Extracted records
################
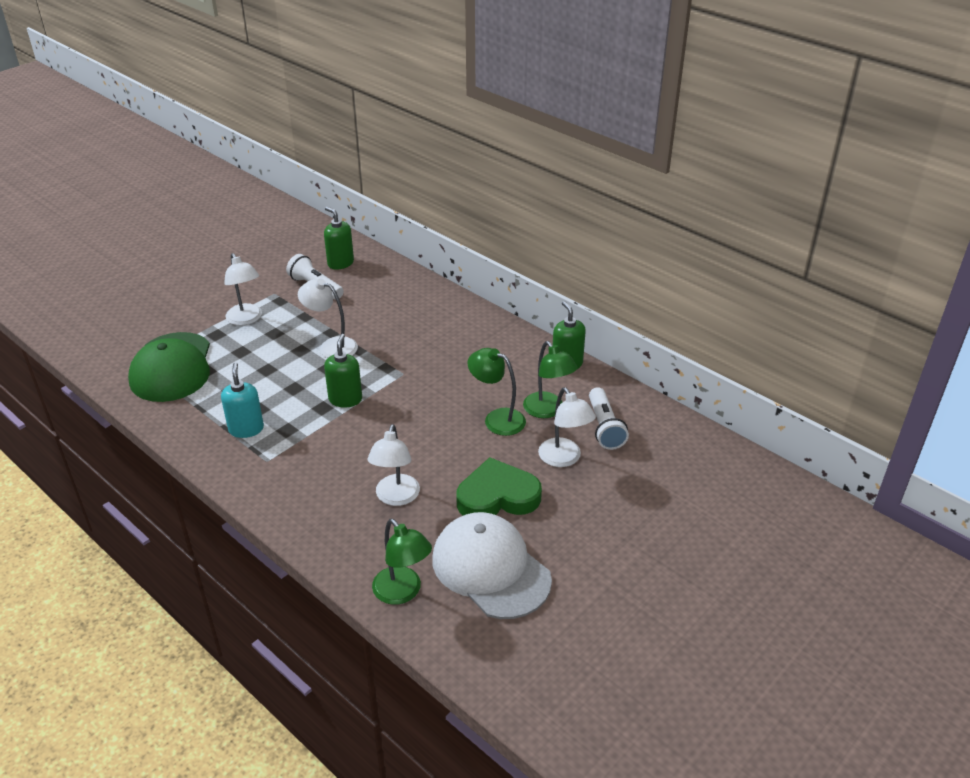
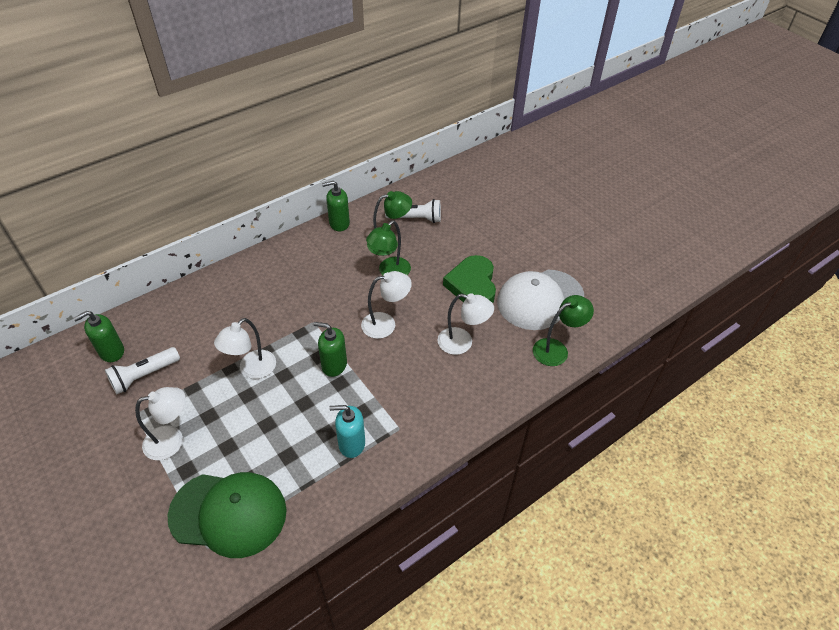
camera: 80 degrees left, 10 degrees up
white lamp [538,387,596,467] -> white lamp moved to [361,271,412,339]

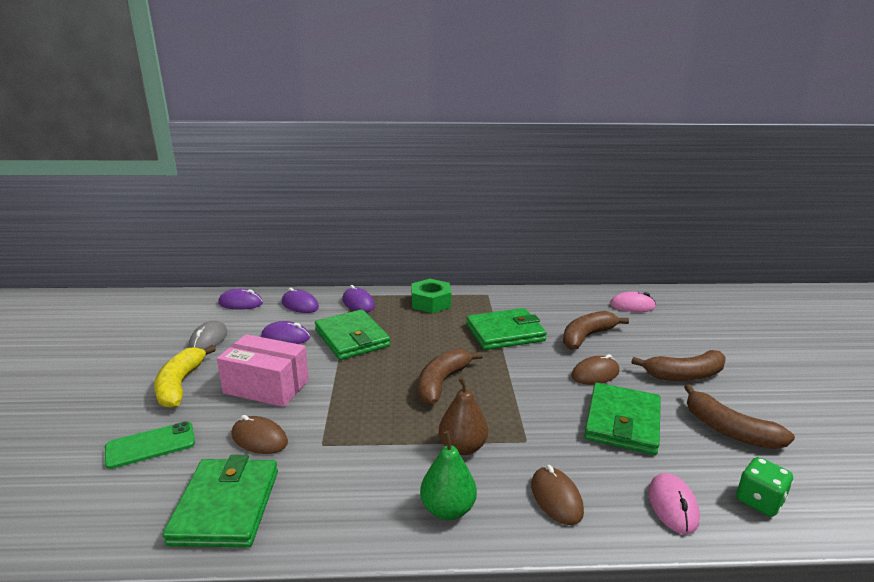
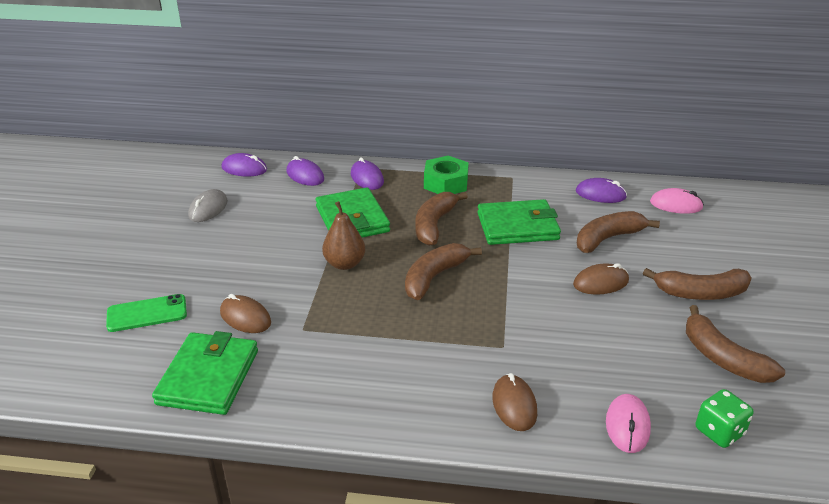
camera: 10 degrees right, 10 degrees up
yellow banana [154,345,216,408] -> none
pink box [217,334,309,407] -> none
purple mouse [261,321,310,344] -> purple mouse moved to [576,178,627,203]
green pear [420,431,477,520] -> none
brown pear [439,377,488,455] -> brown pear moved to [322,201,366,270]
green wallet [584,383,661,455] -> none
none -> brown banana [415,192,468,246]

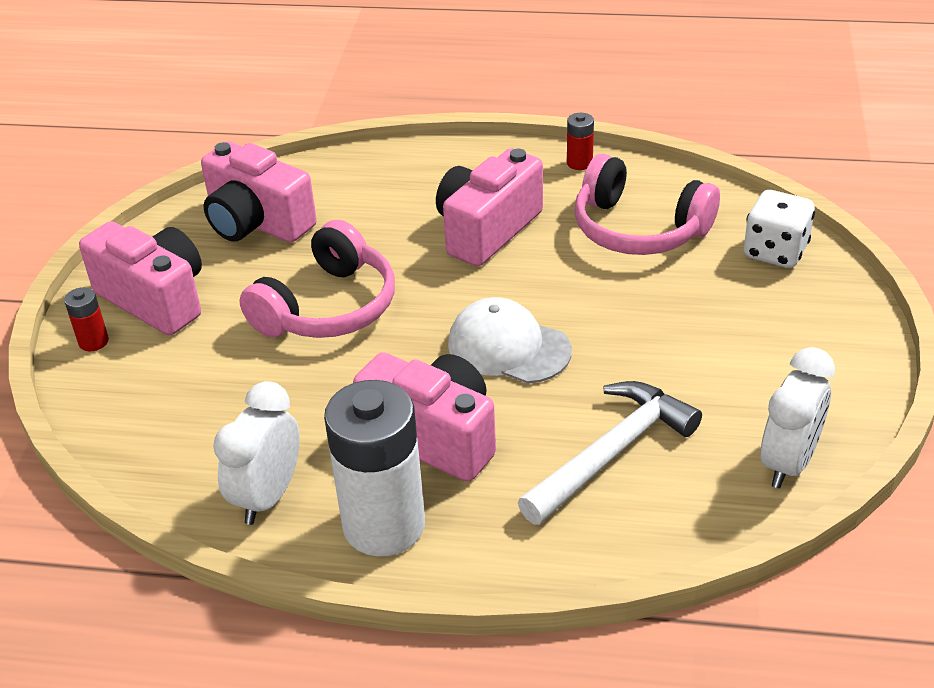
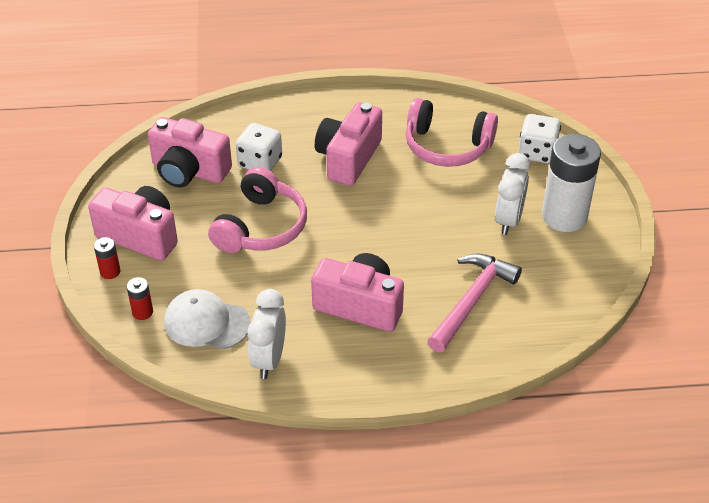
camera: 15 degrees left, 5 degrees up
white battery [324,380,425,556] -> white battery moved to [542,134,601,232]
white cap [448,297,572,384] -> white cap moved to [164,289,250,349]
white hammer [518,381,702,525] -> pink hammer [428,253,522,352]
red battery [567,113,594,170] -> red battery moved to [127,277,153,320]
white clock [761,347,835,488] -> white clock moved to [495,153,530,235]
none -> white dice [236,123,282,171]

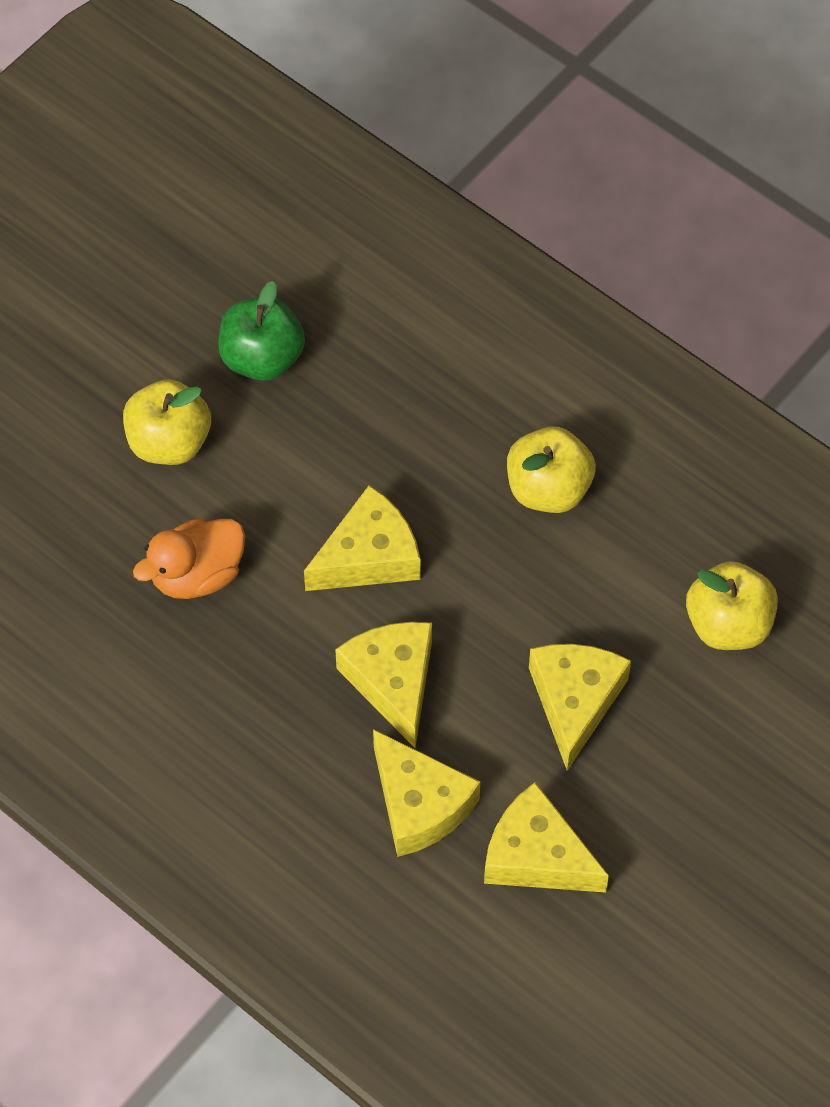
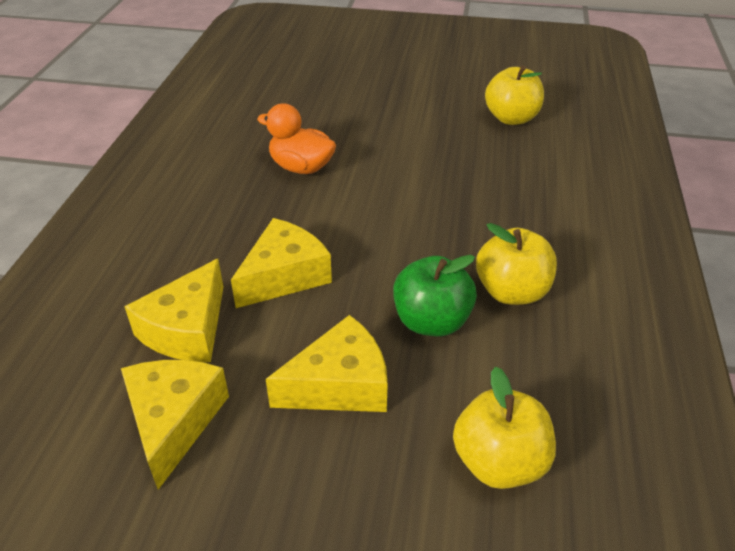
camera: 60 degrees right, 20 degrees down
yellow apple [123,379,211,465] -> yellow apple moved to [485,66,544,125]
green apple [218,281,305,381] -> green apple moved to [393,255,477,336]
yellow cheese [304,485,421,591] -> none

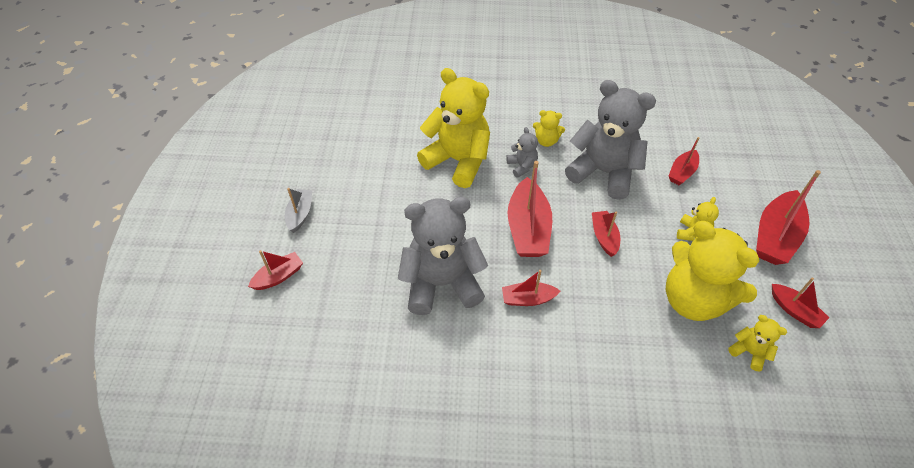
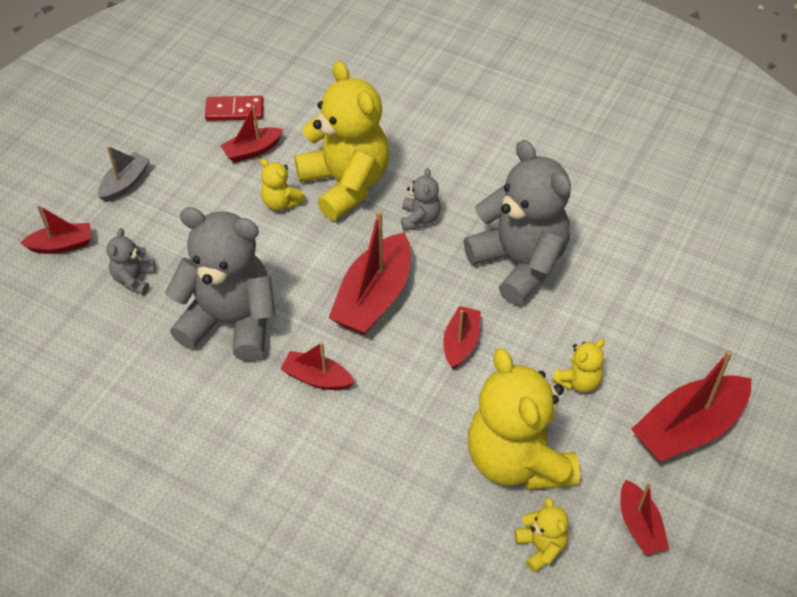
camera: 25 degrees right, 0 degrees up
yellow teddy bear [533,110,565,147] -> yellow teddy bear moved to [260,159,306,211]
red boat [669,137,699,185] -> red boat moved to [220,105,283,163]
none -> grey teddy bear [106,228,155,295]
none -> red domino [205,96,264,121]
################
### Requirement:
Go through the lines above and count those that include "green"; give the total and nothing more.

### Exercise solution:
3